_Directions:_ Transcribe the records in their entirety, exactly as given.

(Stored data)
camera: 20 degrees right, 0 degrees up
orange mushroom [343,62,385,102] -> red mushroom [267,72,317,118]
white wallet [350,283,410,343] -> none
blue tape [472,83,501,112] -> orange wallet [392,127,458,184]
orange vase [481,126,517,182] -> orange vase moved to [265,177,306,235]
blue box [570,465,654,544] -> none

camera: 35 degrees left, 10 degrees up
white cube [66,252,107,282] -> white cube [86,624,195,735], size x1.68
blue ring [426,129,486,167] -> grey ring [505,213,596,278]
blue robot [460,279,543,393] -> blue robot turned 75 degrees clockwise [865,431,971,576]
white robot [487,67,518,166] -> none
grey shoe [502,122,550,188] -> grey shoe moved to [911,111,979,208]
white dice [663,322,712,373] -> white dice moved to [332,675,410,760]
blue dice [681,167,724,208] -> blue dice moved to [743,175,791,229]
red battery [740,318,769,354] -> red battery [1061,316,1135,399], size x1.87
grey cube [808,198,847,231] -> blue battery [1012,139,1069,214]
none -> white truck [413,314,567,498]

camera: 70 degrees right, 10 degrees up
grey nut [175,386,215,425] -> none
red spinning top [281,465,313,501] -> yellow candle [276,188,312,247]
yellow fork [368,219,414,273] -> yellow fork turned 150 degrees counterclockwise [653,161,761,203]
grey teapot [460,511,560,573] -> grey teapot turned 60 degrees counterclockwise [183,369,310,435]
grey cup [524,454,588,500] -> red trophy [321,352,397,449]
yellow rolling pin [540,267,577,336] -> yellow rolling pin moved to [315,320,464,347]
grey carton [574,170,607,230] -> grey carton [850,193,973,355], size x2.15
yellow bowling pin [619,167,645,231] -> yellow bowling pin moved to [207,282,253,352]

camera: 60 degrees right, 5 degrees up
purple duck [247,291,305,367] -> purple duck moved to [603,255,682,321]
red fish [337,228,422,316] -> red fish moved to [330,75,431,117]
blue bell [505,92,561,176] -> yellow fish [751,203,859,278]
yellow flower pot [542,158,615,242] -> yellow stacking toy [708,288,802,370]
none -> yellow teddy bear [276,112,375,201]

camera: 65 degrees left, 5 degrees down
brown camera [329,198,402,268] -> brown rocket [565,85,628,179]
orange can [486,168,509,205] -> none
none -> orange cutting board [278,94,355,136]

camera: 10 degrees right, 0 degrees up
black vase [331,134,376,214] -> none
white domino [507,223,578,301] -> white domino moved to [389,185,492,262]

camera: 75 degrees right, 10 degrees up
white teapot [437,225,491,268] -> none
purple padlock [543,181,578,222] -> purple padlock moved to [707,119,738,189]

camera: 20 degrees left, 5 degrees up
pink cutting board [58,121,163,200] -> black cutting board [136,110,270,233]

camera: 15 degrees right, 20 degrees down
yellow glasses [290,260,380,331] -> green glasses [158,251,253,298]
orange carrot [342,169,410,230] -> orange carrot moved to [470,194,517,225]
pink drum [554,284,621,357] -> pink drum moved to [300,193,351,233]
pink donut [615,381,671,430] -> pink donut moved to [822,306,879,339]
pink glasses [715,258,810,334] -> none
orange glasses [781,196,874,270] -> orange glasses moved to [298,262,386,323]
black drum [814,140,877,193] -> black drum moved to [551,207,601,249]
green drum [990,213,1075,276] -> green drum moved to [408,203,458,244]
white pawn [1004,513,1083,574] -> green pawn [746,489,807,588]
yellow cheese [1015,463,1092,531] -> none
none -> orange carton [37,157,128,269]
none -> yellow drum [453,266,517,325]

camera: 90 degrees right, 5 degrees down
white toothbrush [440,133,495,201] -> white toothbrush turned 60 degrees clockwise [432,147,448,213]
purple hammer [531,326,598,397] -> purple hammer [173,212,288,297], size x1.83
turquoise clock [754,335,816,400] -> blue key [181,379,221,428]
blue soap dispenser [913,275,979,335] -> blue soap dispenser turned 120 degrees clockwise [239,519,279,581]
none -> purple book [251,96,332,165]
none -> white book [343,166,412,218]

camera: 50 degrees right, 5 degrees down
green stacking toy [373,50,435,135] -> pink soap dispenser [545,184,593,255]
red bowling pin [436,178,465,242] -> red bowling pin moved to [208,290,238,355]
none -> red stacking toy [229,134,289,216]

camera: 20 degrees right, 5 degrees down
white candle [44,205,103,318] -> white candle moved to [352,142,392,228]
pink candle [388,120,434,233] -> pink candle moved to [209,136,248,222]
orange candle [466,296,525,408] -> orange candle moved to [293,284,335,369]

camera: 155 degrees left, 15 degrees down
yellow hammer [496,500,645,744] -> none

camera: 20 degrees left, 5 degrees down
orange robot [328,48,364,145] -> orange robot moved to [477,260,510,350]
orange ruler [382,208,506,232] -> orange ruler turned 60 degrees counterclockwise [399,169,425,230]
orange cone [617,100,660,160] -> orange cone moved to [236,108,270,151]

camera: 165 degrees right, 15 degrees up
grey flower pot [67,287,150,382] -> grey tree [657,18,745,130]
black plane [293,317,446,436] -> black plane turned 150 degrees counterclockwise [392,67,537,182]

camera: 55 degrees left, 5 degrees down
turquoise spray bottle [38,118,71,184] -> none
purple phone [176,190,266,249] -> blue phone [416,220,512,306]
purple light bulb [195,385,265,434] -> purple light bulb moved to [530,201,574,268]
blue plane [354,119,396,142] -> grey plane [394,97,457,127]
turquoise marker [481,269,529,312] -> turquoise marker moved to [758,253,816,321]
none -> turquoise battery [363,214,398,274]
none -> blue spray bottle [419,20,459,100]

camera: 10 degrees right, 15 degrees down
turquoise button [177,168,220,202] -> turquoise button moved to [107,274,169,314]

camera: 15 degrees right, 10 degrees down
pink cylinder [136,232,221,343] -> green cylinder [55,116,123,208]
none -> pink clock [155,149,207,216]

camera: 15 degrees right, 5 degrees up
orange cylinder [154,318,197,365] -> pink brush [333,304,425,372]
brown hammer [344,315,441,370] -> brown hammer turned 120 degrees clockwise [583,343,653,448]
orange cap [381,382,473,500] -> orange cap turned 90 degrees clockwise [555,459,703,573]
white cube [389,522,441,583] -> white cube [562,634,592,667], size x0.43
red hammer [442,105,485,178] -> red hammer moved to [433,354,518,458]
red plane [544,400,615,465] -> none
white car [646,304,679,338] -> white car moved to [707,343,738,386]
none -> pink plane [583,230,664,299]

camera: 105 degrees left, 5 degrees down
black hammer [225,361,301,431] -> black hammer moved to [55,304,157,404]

_Task output:_
camera: 20 degrees right, 0 degrees up
orange mushroom [343,62,385,102] -> red mushroom [267,72,317,118]
white wallet [350,283,410,343] -> none
blue tape [472,83,501,112] -> orange wallet [392,127,458,184]
orange vase [481,126,517,182] -> orange vase moved to [265,177,306,235]
blue box [570,465,654,544] -> none

camera: 35 degrees left, 10 degrees up
white cube [66,252,107,282] -> white cube [86,624,195,735], size x1.68
blue ring [426,129,486,167] -> grey ring [505,213,596,278]
blue robot [460,279,543,393] -> blue robot turned 75 degrees clockwise [865,431,971,576]
white robot [487,67,518,166] -> none
grey shoe [502,122,550,188] -> grey shoe moved to [911,111,979,208]
white dice [663,322,712,373] -> white dice moved to [332,675,410,760]
blue dice [681,167,724,208] -> blue dice moved to [743,175,791,229]
red battery [740,318,769,354] -> red battery [1061,316,1135,399], size x1.87
grey cube [808,198,847,231] -> blue battery [1012,139,1069,214]
none -> white truck [413,314,567,498]

camera: 70 degrees right, 10 degrees up
grey nut [175,386,215,425] -> none
red spinning top [281,465,313,501] -> yellow candle [276,188,312,247]
yellow fork [368,219,414,273] -> yellow fork turned 150 degrees counterclockwise [653,161,761,203]
grey teapot [460,511,560,573] -> grey teapot turned 60 degrees counterclockwise [183,369,310,435]
grey cup [524,454,588,500] -> red trophy [321,352,397,449]
yellow rolling pin [540,267,577,336] -> yellow rolling pin moved to [315,320,464,347]
grey carton [574,170,607,230] -> grey carton [850,193,973,355], size x2.15
yellow bowling pin [619,167,645,231] -> yellow bowling pin moved to [207,282,253,352]

camera: 60 degrees right, 5 degrees up
purple duck [247,291,305,367] -> purple duck moved to [603,255,682,321]
red fish [337,228,422,316] -> red fish moved to [330,75,431,117]
blue bell [505,92,561,176] -> yellow fish [751,203,859,278]
yellow flower pot [542,158,615,242] -> yellow stacking toy [708,288,802,370]
none -> yellow teddy bear [276,112,375,201]

camera: 65 degrees left, 5 degrees down
brown camera [329,198,402,268] -> brown rocket [565,85,628,179]
orange can [486,168,509,205] -> none
none -> orange cutting board [278,94,355,136]

camera: 10 degrees right, 0 degrees up
black vase [331,134,376,214] -> none
white domino [507,223,578,301] -> white domino moved to [389,185,492,262]

camera: 75 degrees right, 10 degrees up
white teapot [437,225,491,268] -> none
purple padlock [543,181,578,222] -> purple padlock moved to [707,119,738,189]

camera: 20 degrees left, 5 degrees up
pink cutting board [58,121,163,200] -> black cutting board [136,110,270,233]

camera: 15 degrees right, 20 degrees down
yellow glasses [290,260,380,331] -> green glasses [158,251,253,298]
orange carrot [342,169,410,230] -> orange carrot moved to [470,194,517,225]
pink drum [554,284,621,357] -> pink drum moved to [300,193,351,233]
pink donut [615,381,671,430] -> pink donut moved to [822,306,879,339]
pink glasses [715,258,810,334] -> none
orange glasses [781,196,874,270] -> orange glasses moved to [298,262,386,323]
black drum [814,140,877,193] -> black drum moved to [551,207,601,249]
green drum [990,213,1075,276] -> green drum moved to [408,203,458,244]
white pawn [1004,513,1083,574] -> green pawn [746,489,807,588]
yellow cheese [1015,463,1092,531] -> none
none -> orange carton [37,157,128,269]
none -> yellow drum [453,266,517,325]

camera: 90 degrees right, 5 degrees down
white toothbrush [440,133,495,201] -> white toothbrush turned 60 degrees clockwise [432,147,448,213]
purple hammer [531,326,598,397] -> purple hammer [173,212,288,297], size x1.83
turquoise clock [754,335,816,400] -> blue key [181,379,221,428]
blue soap dispenser [913,275,979,335] -> blue soap dispenser turned 120 degrees clockwise [239,519,279,581]
none -> purple book [251,96,332,165]
none -> white book [343,166,412,218]

camera: 50 degrees right, 5 degrees down
green stacking toy [373,50,435,135] -> pink soap dispenser [545,184,593,255]
red bowling pin [436,178,465,242] -> red bowling pin moved to [208,290,238,355]
none -> red stacking toy [229,134,289,216]

camera: 20 degrees right, 5 degrees down
white candle [44,205,103,318] -> white candle moved to [352,142,392,228]
pink candle [388,120,434,233] -> pink candle moved to [209,136,248,222]
orange candle [466,296,525,408] -> orange candle moved to [293,284,335,369]

camera: 155 degrees left, 15 degrees down
yellow hammer [496,500,645,744] -> none

camera: 20 degrees left, 5 degrees down
orange robot [328,48,364,145] -> orange robot moved to [477,260,510,350]
orange ruler [382,208,506,232] -> orange ruler turned 60 degrees counterclockwise [399,169,425,230]
orange cone [617,100,660,160] -> orange cone moved to [236,108,270,151]

camera: 165 degrees right, 15 degrees up
grey flower pot [67,287,150,382] -> grey tree [657,18,745,130]
black plane [293,317,446,436] -> black plane turned 150 degrees counterclockwise [392,67,537,182]

camera: 55 degrees left, 5 degrees down
turquoise spray bottle [38,118,71,184] -> none
purple phone [176,190,266,249] -> blue phone [416,220,512,306]
purple light bulb [195,385,265,434] -> purple light bulb moved to [530,201,574,268]
blue plane [354,119,396,142] -> grey plane [394,97,457,127]
turquoise marker [481,269,529,312] -> turquoise marker moved to [758,253,816,321]
none -> turquoise battery [363,214,398,274]
none -> blue spray bottle [419,20,459,100]

camera: 10 degrees right, 15 degrees down
turquoise button [177,168,220,202] -> turquoise button moved to [107,274,169,314]

camera: 15 degrees right, 10 degrees down
pink cylinder [136,232,221,343] -> green cylinder [55,116,123,208]
none -> pink clock [155,149,207,216]

camera: 15 degrees right, 5 degrees up
orange cylinder [154,318,197,365] -> pink brush [333,304,425,372]
brown hammer [344,315,441,370] -> brown hammer turned 120 degrees clockwise [583,343,653,448]
orange cap [381,382,473,500] -> orange cap turned 90 degrees clockwise [555,459,703,573]
white cube [389,522,441,583] -> white cube [562,634,592,667], size x0.43
red hammer [442,105,485,178] -> red hammer moved to [433,354,518,458]
red plane [544,400,615,465] -> none
white car [646,304,679,338] -> white car moved to [707,343,738,386]
none -> pink plane [583,230,664,299]

camera: 105 degrees left, 5 degrees down
black hammer [225,361,301,431] -> black hammer moved to [55,304,157,404]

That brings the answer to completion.